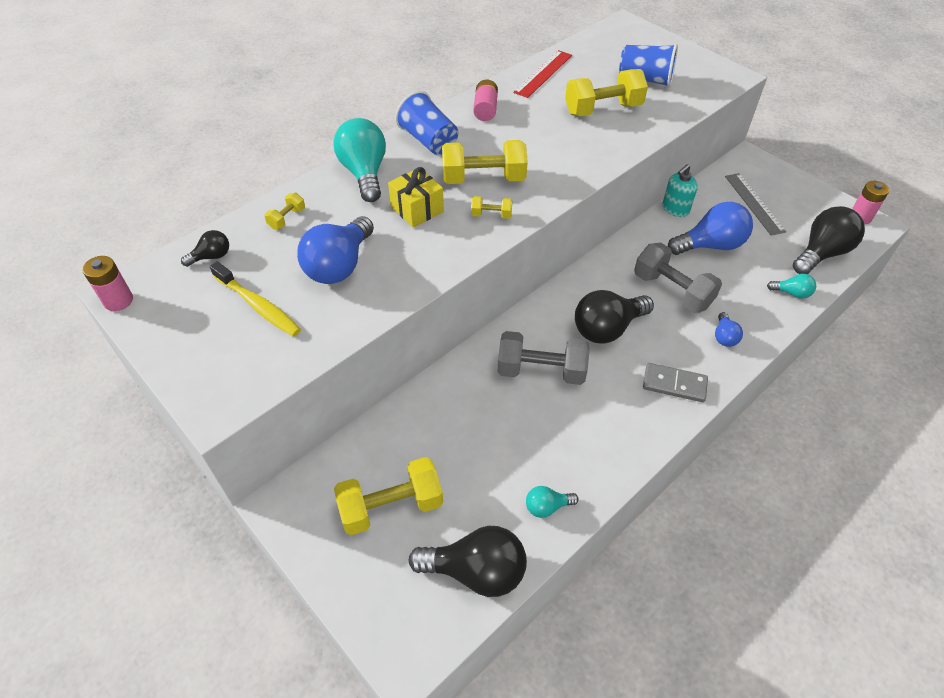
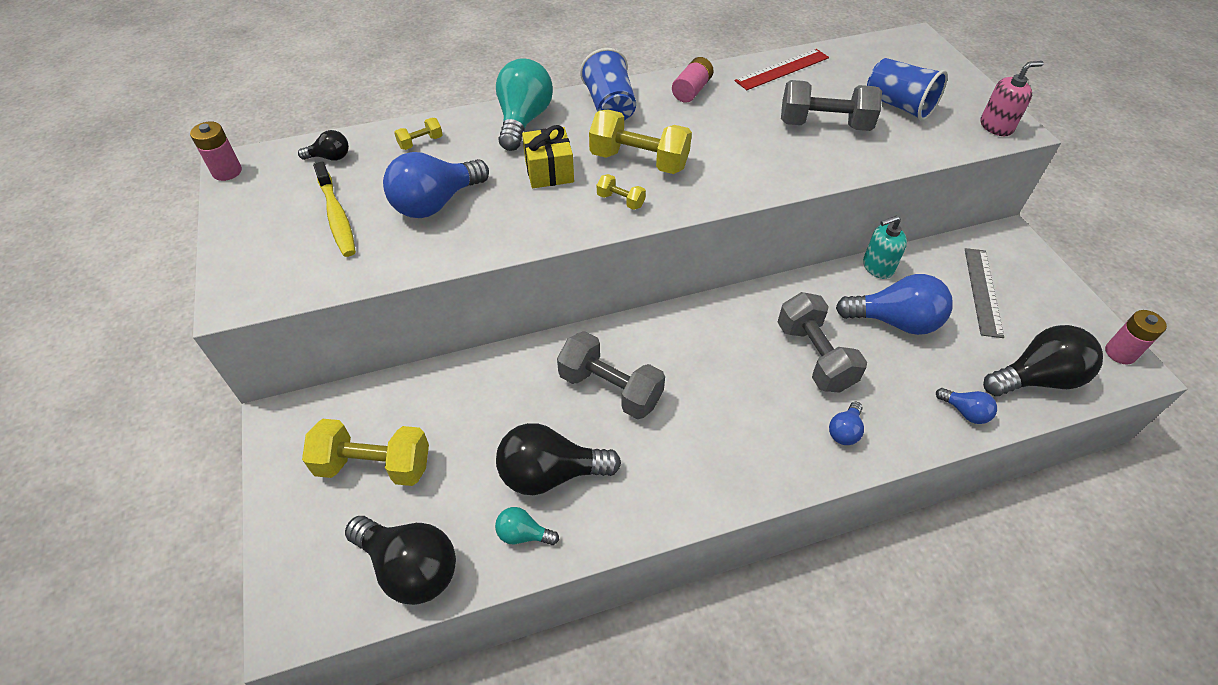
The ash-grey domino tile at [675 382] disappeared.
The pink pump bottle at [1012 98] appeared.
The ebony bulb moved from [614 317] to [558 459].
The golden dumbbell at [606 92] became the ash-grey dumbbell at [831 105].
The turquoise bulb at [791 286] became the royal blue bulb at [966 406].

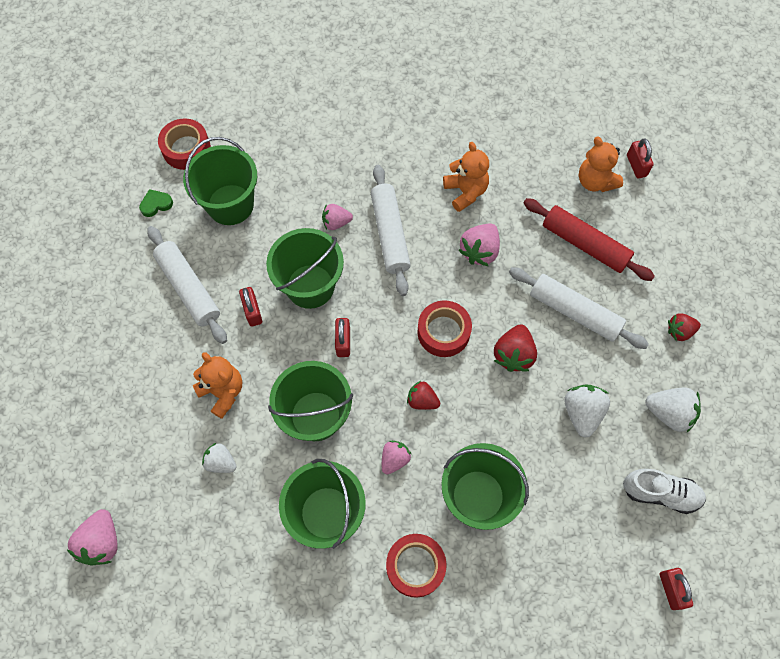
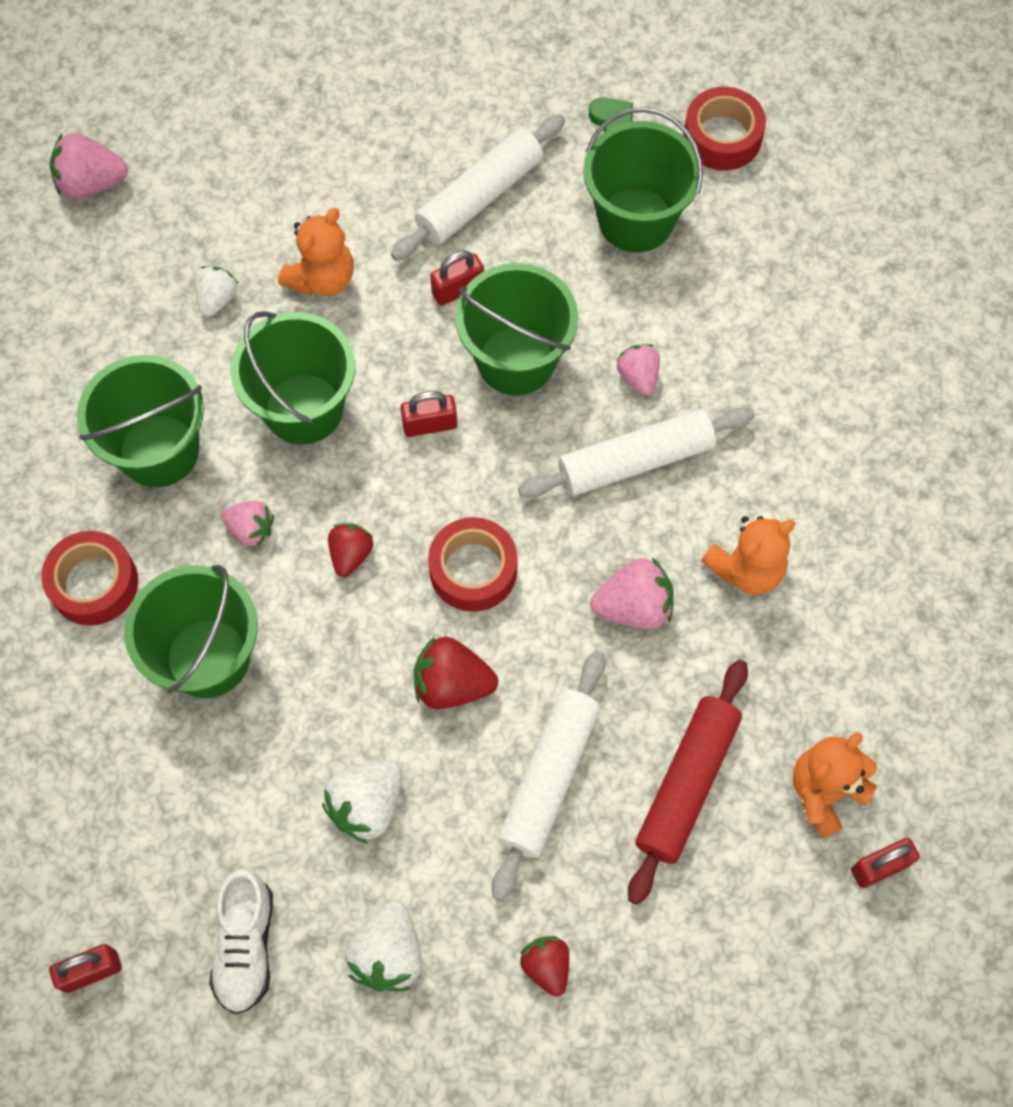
The pink toy strawberry at [479 244] turned 150 degrees clockwise.
The pure white toy strawberry at [587 410] turned 135 degrees clockwise.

• • • •

**WHAT IS NEEDED**
Could you output the full set of entries exactly, skipping every picture?

**EXERCISE RESULT**
The ash-grey domino tile at [675 382] disappeared.
The pink pump bottle at [1012 98] appeared.
The ebony bulb moved from [614 317] to [558 459].
The golden dumbbell at [606 92] became the ash-grey dumbbell at [831 105].
The turquoise bulb at [791 286] became the royal blue bulb at [966 406].

The pink toy strawberry at [479 244] turned 150 degrees clockwise.
The pure white toy strawberry at [587 410] turned 135 degrees clockwise.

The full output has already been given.